- **Your task**
Tell how many lines of the data include the word "plate". Nothing but the number belongs in the answer.

*** Available data Section Begins ***

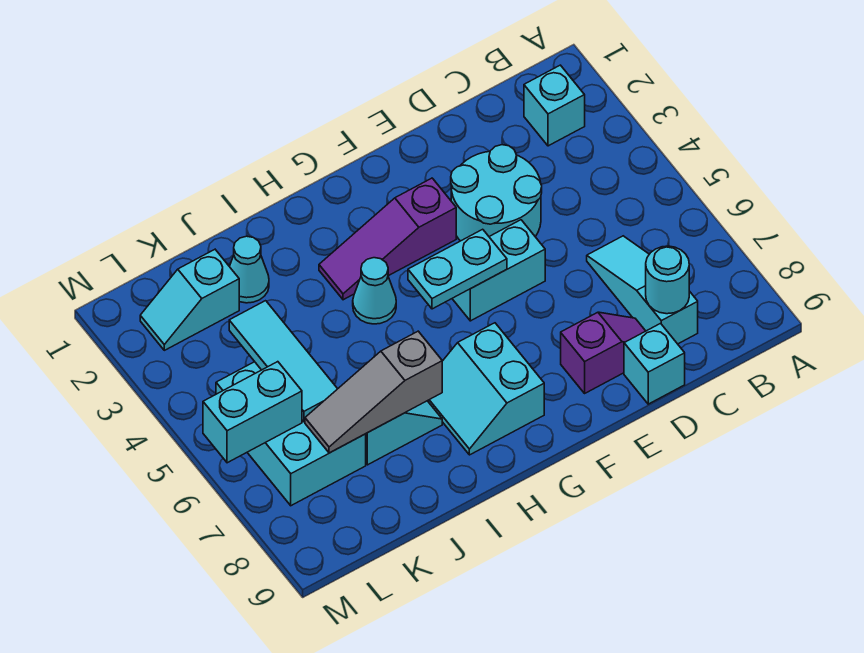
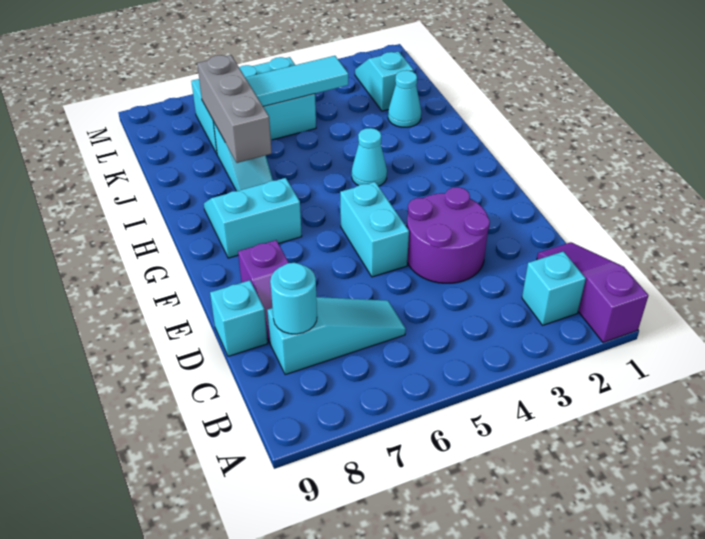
cyan round brick D3:E4 level 1 -> purple round brick D3:E4 level 1
purple slope F3:H3 level 1 top F -> purple slope A1:C1 level 1 top A
cyan plate F5:G5 level 2 -> none
grey slope I7:K7 level 2 top I -> grey brick I7:K7 level 2
cyan brick L6:M6 level 2 -> none

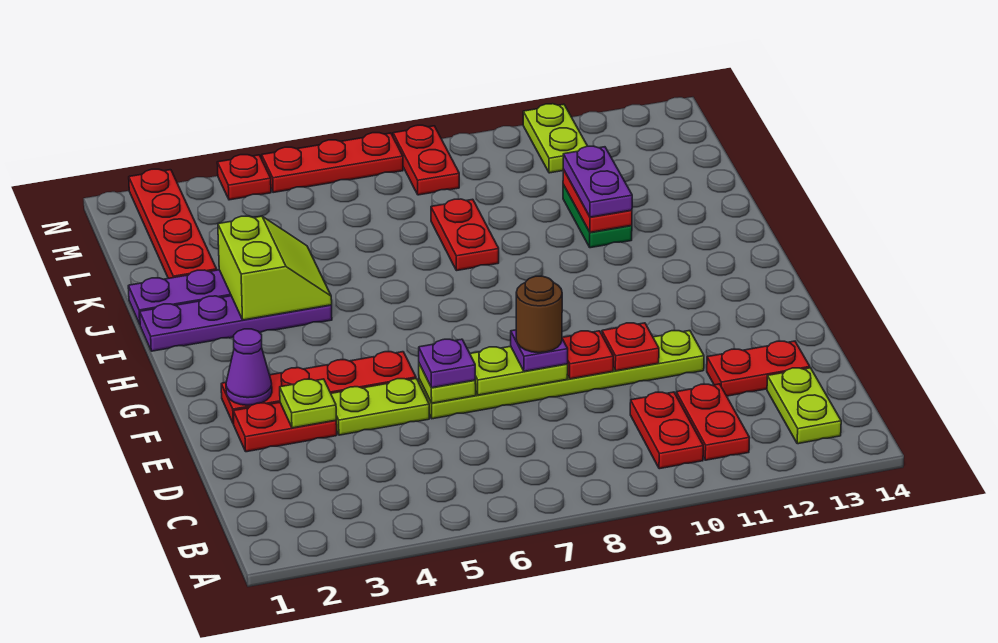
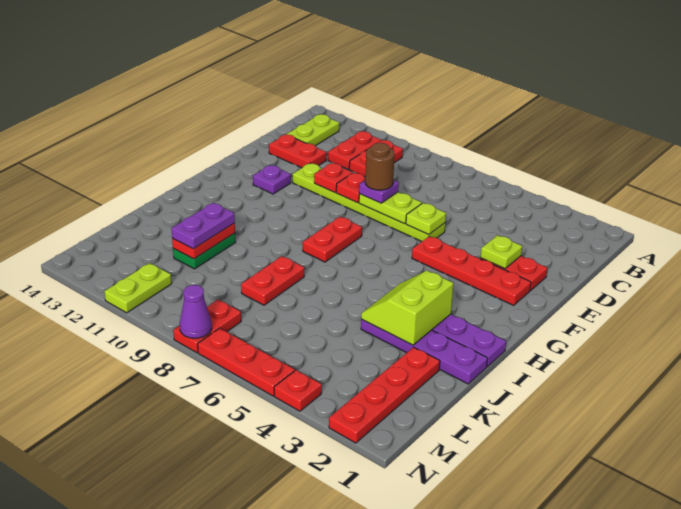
lime plate E4:E5 level 1 -> none
purple plate E6 level 3 -> purple plate F12 level 1
purple cone F2 level 2 -> purple cone N8 level 2
none -> red plate G8:H8 level 1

*** Available data Section Ends ***

- **Your response**
4